YOUR INSTRUCTIONS:
Write exactly the lines running from the start of the material below to the line that includes "grey 1x2 brick [306,110,400,193]", and include no pictures.

SOURCE MATERIAL Start Marker

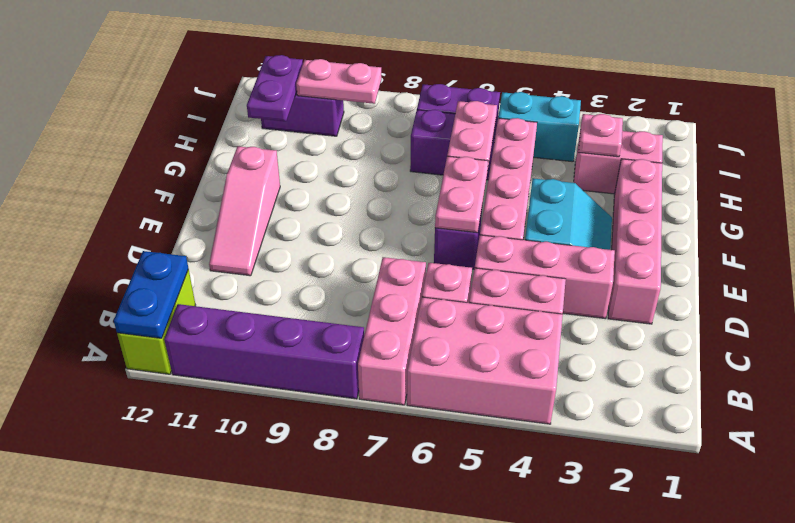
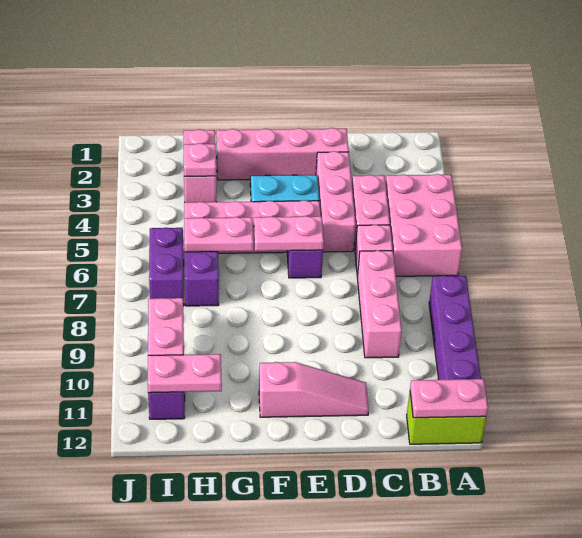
pink 1x3 brick [358,257,426,405] -> pink 1x3 brick turned to [357,250,402,358]
blue 1x2 plate [114,251,188,338] -> pink 1x2 plate [410,379,488,418]
purple 1x2 plate [247,55,303,121] -> pink 1x2 plate [148,354,222,393]
cyan 1x2 brick [498,92,581,162] -> none

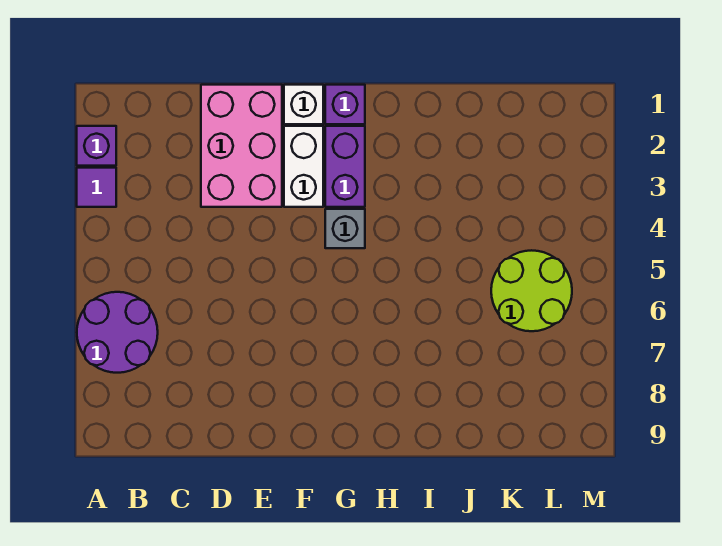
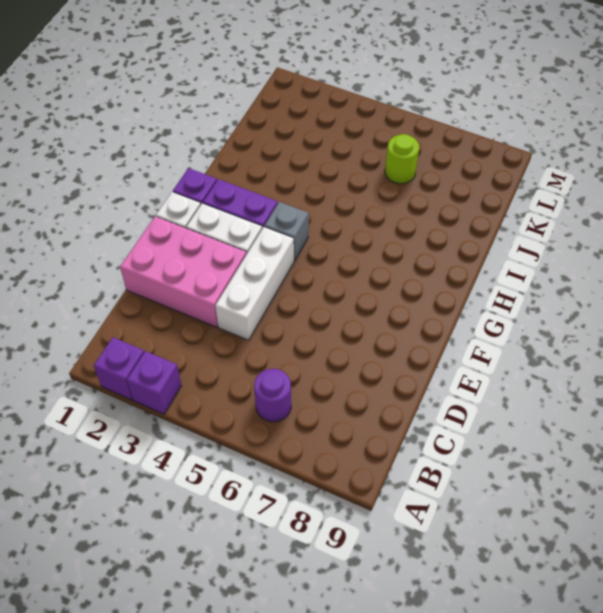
purple 1x1 tile [77,168,116,207] -> purple 1x1 brick [127,351,182,414]
purple 2x2 round brick [77,292,158,373] -> purple 1x1 round brick [254,369,291,422]
none -> white 1x3 brick [215,227,294,340]
lime 2x2 round brick [491,250,572,331] -> lime 1x1 round brick [385,134,419,184]

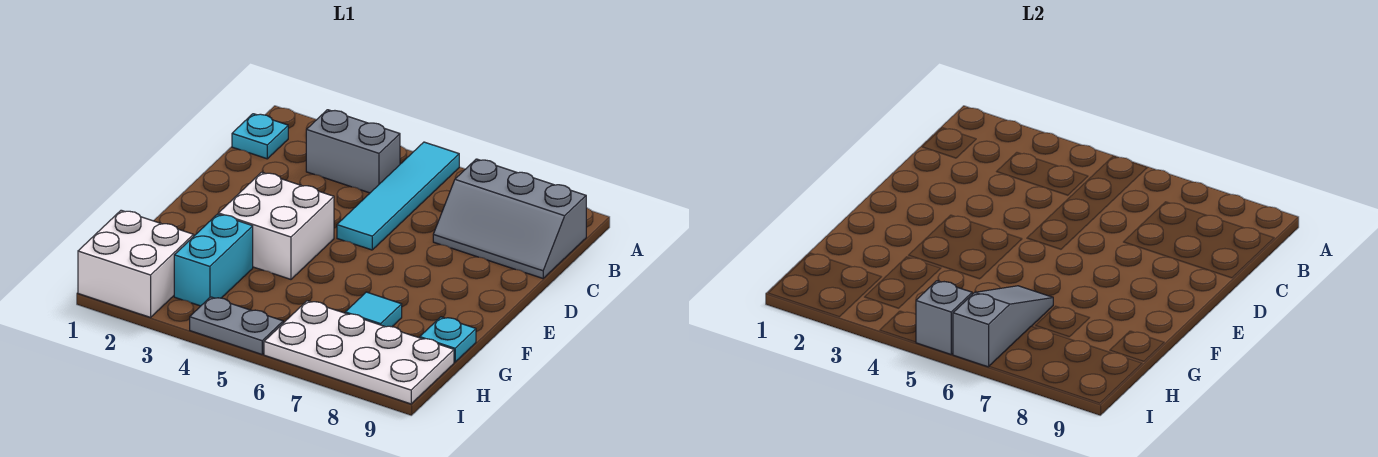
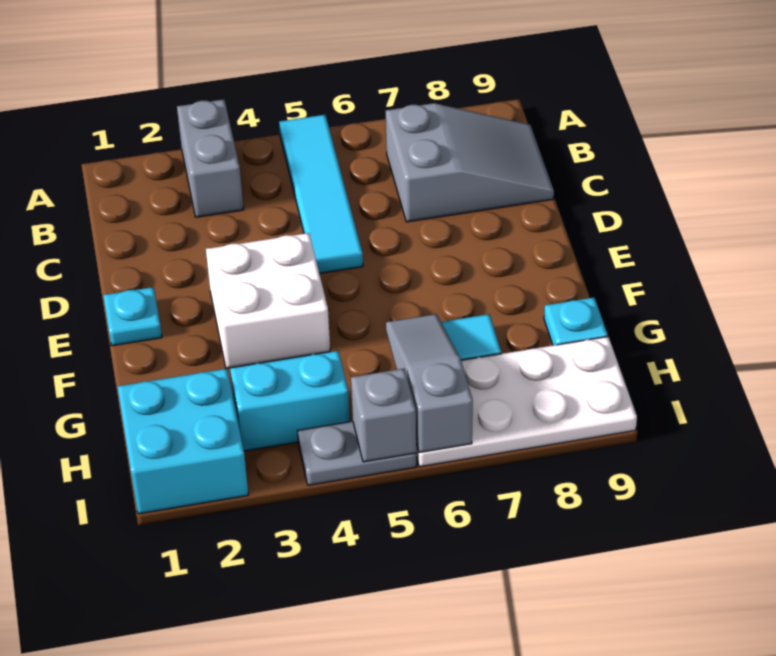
cyan 1x1 plate [232,114,288,159] -> cyan 1x1 plate moved to [103,287,162,346]
grey 1x2 brick [306,110,400,193] -> grey 1x2 brick turned to [177,99,244,217]
grey 2x3 slope [433,159,586,278] -> grey 2x3 slope turned to [386,103,554,222]
cyan 1x2 brick [174,214,253,306] -> cyan 1x2 brick turned to [230,351,350,451]
white 2x2 brick [78,210,194,317] -> cyan 2x2 brick [117,369,249,514]

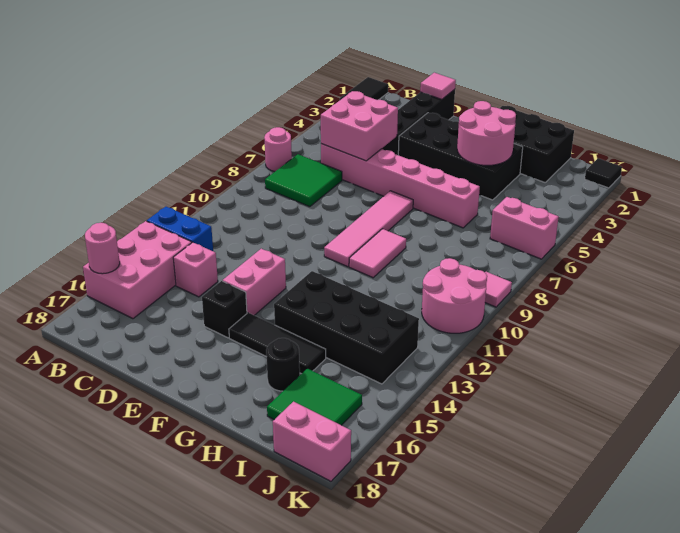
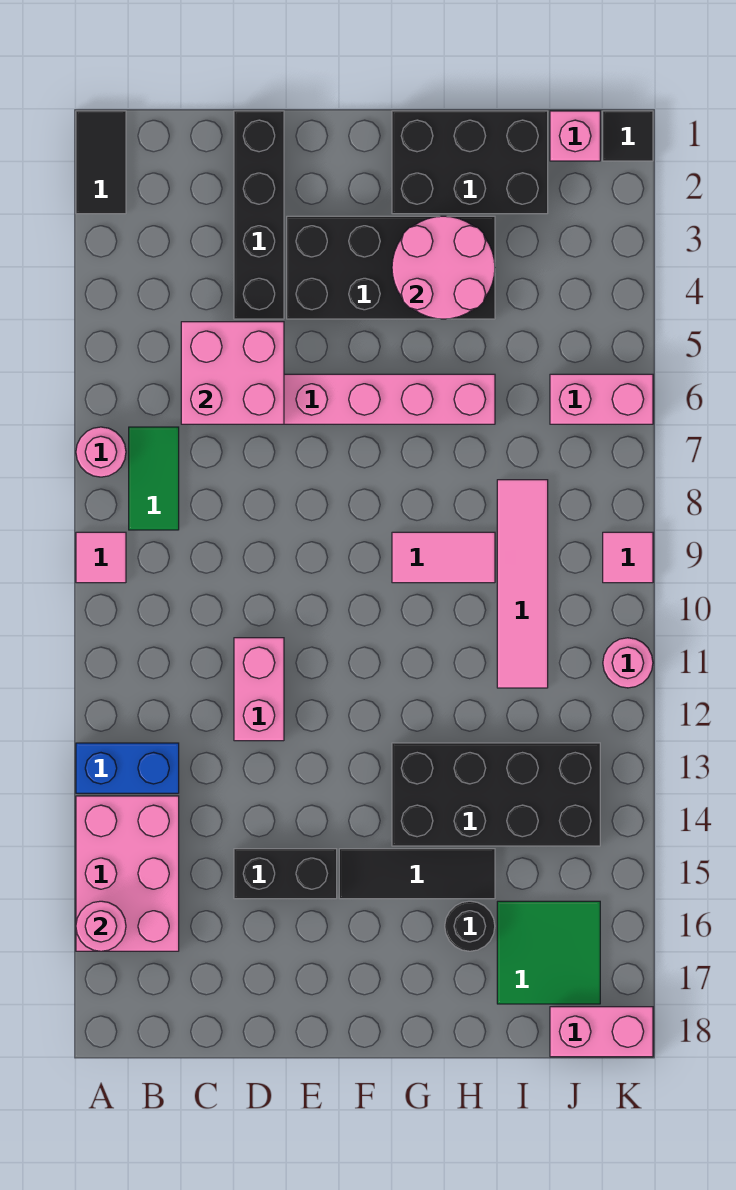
green 2x2 tile [265,154,342,207] -> green 1x2 tile [129,427,179,530]
pink 1x1 brick [173,242,218,297] -> pink 1x1 brick moved to [550,111,600,161]
pink 1x1 tile [420,73,456,99] -> pink 1x1 tile moved to [76,532,126,583]
pink 1x2 brick [223,249,286,315] -> pink 1x2 brick moved to [234,638,284,741]
black 1x1 brick [202,281,247,338] -> black 1x2 brick [234,849,337,899]
pink 1x4 tile [324,191,413,267] -> pink 1x4 tile moved to [497,480,548,688]
pink 1x2 tile [349,229,406,278] -> pink 1x2 tile turned to [392,532,495,583]
pink 2x2 round brick [422,258,487,333] -> pink 1x1 round brick [603,638,653,688]

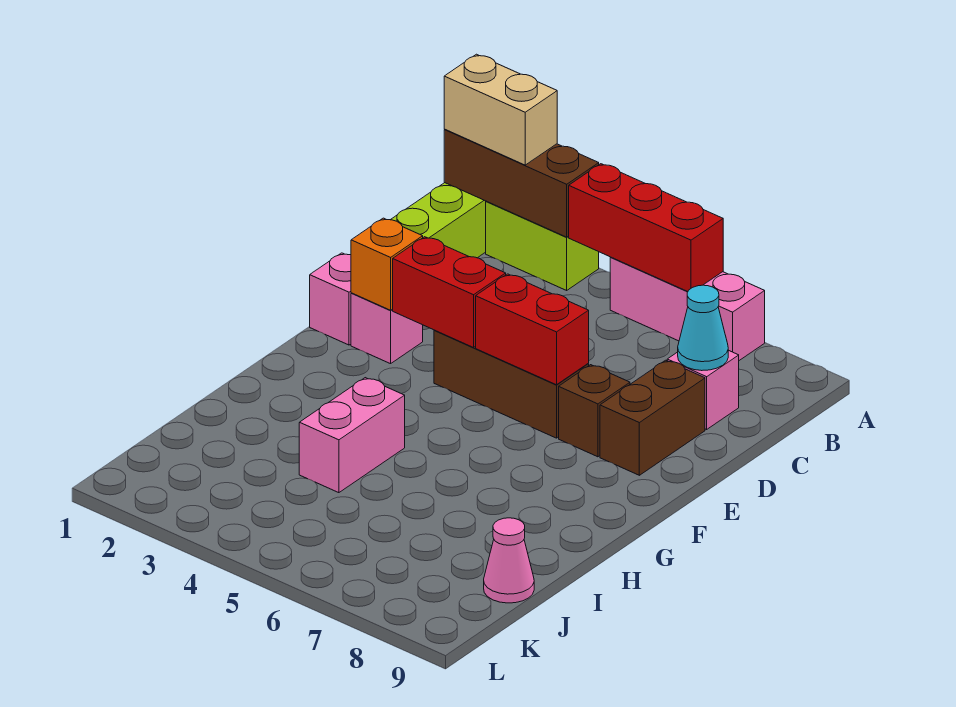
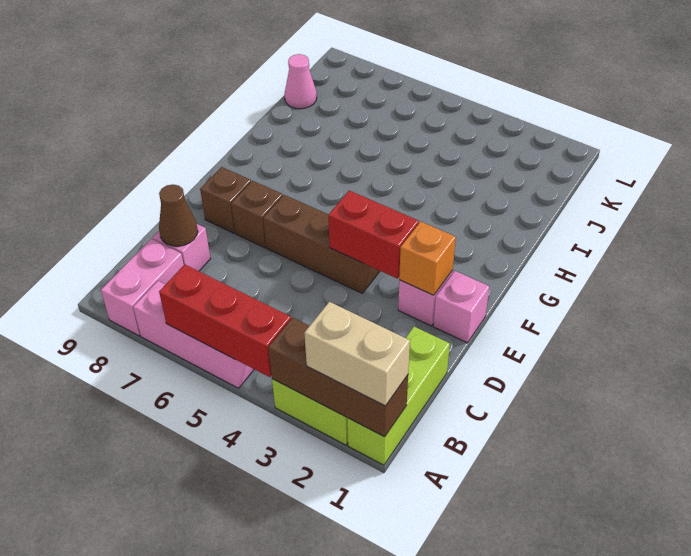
cyan 1x1 cone [678,285,728,371] -> brown 1x1 cone [159,185,198,246]
brown 1x2 brick [600,360,705,475] -> brown 1x1 brick [200,167,251,233]
red 1x2 brick [476,274,589,385] -> none
pink 1x2 brick [299,378,405,493] -> pink 1x2 brick moved to [101,239,184,336]

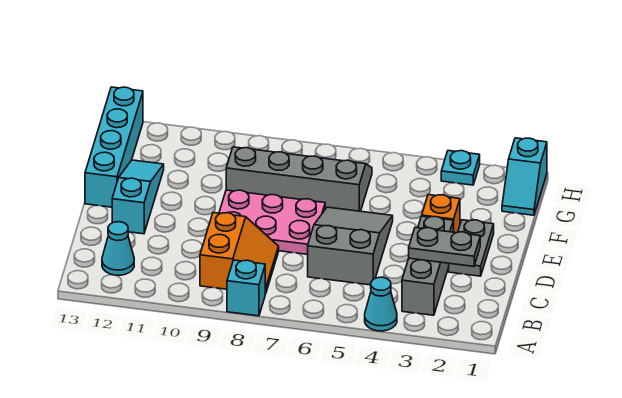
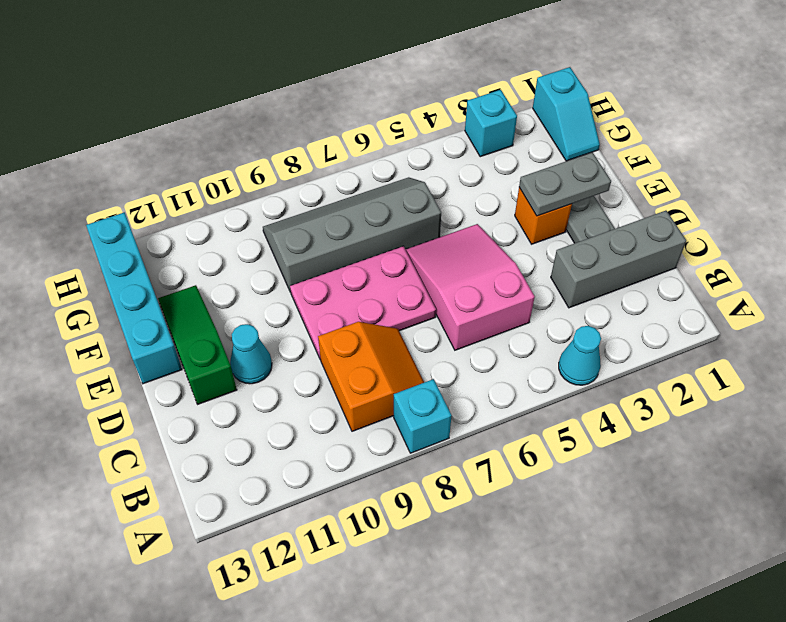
grey 1x3 brick [402,216,453,315] -> grey 1x3 brick turned to [551,211,686,308]
cyan 1x1 cone [102,222,134,275] -> cyan 1x1 cone moved to [230,324,272,384]
grey 1x2 plate [409,228,480,266] -> grey 1x2 plate moved to [519,152,611,216]
grey 2x3 slope [308,207,393,285] -> pink 2x3 slope [406,224,535,350]
cyan 1x3 slope [112,160,164,234] -> green 1x3 slope [158,285,237,404]
cyan 1x1 plate [441,151,480,185] -> cyan 1x1 brick [465,90,517,157]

SOURCE MATERIAL End Marker

RESPONSE TO THE EXERCISE:
pink 1x3 brick [358,257,426,405] -> pink 1x3 brick turned to [357,250,402,358]
blue 1x2 plate [114,251,188,338] -> pink 1x2 plate [410,379,488,418]
purple 1x2 plate [247,55,303,121] -> pink 1x2 plate [148,354,222,393]
cyan 1x2 brick [498,92,581,162] -> none

purple 1x1 tile [77,168,116,207] -> purple 1x1 brick [127,351,182,414]
purple 2x2 round brick [77,292,158,373] -> purple 1x1 round brick [254,369,291,422]
none -> white 1x3 brick [215,227,294,340]
lime 2x2 round brick [491,250,572,331] -> lime 1x1 round brick [385,134,419,184]

cyan 1x1 plate [232,114,288,159] -> cyan 1x1 plate moved to [103,287,162,346]
grey 1x2 brick [306,110,400,193] -> grey 1x2 brick turned to [177,99,244,217]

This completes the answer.